- [EXERCISE GOAL]: State how many of the lines below contain the string "kern", matching case exactly, and give only the number.

— START DATASET EXTRACT —

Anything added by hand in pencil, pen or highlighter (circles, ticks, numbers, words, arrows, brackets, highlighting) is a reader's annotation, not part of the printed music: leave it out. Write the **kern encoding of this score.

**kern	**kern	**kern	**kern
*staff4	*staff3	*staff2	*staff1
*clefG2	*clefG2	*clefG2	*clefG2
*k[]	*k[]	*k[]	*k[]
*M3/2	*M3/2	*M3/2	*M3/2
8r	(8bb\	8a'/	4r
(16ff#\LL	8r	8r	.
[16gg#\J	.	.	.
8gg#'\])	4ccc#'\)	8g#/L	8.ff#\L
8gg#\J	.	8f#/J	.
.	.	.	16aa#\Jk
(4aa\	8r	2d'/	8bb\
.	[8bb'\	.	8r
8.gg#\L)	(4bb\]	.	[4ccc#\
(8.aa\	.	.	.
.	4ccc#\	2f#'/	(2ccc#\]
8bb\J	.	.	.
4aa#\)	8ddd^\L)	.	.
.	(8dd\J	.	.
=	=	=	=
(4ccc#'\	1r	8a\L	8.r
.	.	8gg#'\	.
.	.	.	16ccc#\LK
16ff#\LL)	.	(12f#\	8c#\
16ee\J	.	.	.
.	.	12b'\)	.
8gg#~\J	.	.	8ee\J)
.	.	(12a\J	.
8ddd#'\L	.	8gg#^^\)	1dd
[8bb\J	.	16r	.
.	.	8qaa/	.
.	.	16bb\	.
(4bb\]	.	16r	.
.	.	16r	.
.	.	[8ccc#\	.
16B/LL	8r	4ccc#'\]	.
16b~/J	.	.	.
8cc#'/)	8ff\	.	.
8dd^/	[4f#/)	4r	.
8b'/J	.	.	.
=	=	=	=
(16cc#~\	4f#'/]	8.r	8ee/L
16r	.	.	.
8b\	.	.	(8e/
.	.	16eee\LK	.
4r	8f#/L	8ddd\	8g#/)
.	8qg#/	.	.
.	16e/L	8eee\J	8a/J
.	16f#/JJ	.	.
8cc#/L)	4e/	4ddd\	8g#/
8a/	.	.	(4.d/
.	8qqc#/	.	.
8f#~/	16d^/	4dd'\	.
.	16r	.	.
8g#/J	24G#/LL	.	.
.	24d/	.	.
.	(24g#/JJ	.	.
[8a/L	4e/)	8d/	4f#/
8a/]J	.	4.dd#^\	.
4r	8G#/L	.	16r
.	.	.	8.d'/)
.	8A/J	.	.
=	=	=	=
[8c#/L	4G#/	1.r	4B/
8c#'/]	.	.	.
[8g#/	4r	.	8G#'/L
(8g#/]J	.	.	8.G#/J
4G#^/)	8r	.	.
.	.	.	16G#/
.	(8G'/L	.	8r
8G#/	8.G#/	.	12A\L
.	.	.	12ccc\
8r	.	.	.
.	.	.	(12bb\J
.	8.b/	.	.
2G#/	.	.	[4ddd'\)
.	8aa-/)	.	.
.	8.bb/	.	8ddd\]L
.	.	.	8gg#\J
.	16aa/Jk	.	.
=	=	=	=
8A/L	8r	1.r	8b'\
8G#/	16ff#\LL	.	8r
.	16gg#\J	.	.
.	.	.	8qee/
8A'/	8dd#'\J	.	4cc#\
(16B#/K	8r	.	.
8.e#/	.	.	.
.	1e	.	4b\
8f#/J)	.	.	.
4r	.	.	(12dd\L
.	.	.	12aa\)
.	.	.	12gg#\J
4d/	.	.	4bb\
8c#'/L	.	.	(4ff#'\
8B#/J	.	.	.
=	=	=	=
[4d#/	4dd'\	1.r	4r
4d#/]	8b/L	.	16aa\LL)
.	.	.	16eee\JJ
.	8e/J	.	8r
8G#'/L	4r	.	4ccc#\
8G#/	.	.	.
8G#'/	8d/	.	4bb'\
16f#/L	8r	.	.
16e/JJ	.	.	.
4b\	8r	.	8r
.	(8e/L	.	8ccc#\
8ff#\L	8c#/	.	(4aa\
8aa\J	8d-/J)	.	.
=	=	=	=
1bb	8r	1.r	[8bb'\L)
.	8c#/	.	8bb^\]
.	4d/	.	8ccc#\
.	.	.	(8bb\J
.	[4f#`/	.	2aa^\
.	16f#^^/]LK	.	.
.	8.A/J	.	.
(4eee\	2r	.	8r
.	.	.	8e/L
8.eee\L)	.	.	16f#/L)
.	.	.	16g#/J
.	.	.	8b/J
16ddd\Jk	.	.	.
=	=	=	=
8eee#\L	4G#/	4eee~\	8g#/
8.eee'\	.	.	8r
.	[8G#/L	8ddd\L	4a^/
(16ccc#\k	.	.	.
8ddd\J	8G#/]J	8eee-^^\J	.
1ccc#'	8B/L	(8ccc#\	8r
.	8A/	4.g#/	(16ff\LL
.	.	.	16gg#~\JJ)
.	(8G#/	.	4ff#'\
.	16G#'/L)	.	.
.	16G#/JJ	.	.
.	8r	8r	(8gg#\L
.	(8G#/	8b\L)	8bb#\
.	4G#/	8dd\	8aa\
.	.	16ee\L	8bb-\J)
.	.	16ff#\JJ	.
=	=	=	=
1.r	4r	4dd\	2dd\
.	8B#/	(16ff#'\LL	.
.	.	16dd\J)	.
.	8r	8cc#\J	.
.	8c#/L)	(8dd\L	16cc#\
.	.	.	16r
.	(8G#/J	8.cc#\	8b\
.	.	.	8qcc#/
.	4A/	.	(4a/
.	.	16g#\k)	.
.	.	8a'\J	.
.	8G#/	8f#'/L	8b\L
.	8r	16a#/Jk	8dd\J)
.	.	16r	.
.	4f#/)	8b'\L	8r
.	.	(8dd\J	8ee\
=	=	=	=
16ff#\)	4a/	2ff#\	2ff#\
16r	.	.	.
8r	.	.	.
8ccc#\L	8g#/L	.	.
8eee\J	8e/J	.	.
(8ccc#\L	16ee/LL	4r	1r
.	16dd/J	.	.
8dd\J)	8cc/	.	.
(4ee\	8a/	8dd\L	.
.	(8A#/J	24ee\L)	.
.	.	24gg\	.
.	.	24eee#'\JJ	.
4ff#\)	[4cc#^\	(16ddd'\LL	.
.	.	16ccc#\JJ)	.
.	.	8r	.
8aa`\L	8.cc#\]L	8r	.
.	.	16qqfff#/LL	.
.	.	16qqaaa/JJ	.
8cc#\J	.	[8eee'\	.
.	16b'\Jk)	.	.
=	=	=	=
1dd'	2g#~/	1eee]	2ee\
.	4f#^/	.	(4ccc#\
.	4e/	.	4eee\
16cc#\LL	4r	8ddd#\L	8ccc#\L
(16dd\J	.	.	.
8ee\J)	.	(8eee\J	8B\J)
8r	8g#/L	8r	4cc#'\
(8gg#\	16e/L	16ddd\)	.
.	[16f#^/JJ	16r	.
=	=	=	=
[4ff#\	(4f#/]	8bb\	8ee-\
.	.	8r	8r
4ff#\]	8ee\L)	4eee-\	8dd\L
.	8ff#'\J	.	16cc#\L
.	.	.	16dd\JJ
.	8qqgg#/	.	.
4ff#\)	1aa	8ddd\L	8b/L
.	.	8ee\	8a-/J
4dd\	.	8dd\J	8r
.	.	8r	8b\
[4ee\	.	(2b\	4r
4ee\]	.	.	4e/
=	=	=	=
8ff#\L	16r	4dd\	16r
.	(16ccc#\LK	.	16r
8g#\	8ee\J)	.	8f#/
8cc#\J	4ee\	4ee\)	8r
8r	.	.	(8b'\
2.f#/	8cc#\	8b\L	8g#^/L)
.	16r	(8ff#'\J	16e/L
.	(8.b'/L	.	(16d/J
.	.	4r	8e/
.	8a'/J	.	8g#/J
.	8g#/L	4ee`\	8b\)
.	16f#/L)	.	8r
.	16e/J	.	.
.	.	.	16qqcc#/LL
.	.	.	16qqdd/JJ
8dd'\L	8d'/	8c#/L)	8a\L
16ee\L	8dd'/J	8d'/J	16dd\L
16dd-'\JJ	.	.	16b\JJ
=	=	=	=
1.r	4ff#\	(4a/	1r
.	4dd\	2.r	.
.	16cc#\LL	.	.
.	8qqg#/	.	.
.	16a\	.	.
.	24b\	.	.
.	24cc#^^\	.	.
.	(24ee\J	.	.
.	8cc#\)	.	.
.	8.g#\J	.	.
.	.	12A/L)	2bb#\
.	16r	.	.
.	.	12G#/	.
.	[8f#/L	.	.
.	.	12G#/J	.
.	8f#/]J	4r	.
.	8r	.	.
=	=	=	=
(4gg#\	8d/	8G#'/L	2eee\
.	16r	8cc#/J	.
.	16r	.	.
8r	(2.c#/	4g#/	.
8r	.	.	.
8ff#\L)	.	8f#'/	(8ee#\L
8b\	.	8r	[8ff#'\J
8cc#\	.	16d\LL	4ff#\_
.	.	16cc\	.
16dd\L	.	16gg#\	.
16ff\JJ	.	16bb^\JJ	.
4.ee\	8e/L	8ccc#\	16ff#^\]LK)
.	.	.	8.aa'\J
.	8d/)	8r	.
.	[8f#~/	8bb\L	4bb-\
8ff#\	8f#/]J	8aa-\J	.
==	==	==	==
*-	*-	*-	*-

— END DATASET EXTRACT —

- [OUTPUT BELOW]: 2